__Problem to work on__
Write the listing out again exactly as it stands, with no images.

__Information provided__
=======

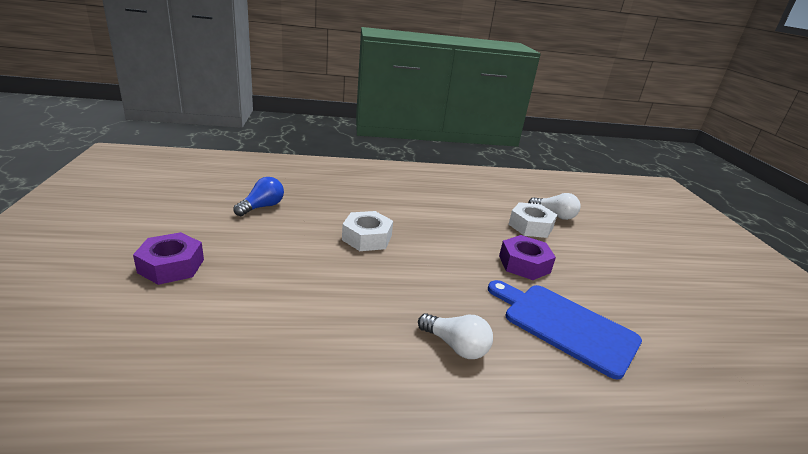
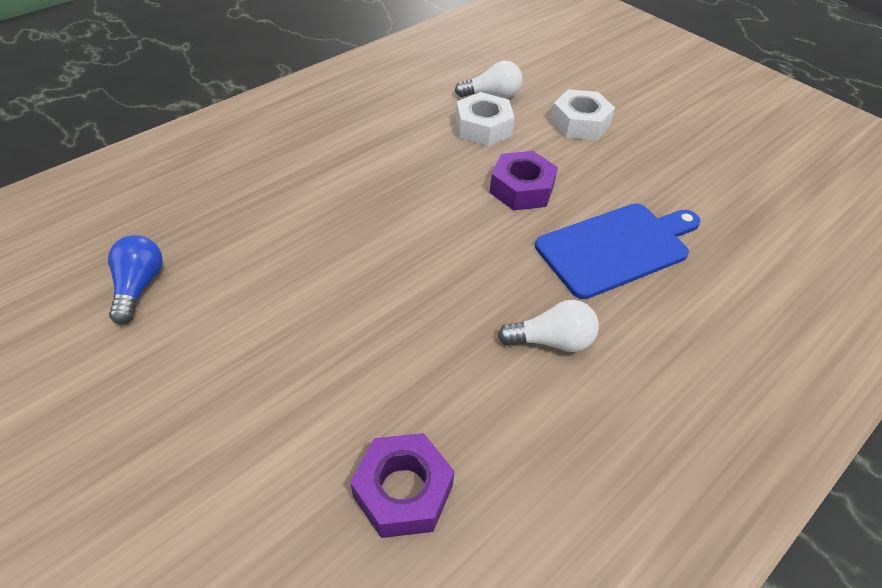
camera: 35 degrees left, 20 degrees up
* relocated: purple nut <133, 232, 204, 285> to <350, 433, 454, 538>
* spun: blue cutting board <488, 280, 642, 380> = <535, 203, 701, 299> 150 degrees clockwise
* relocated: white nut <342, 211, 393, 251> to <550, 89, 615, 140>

=======

__Exercise output__
camera: 35 degrees left, 20 degrees up
* relocated: purple nut <133, 232, 204, 285> to <350, 433, 454, 538>
* spun: blue cutting board <488, 280, 642, 380> = <535, 203, 701, 299> 150 degrees clockwise
* relocated: white nut <342, 211, 393, 251> to <550, 89, 615, 140>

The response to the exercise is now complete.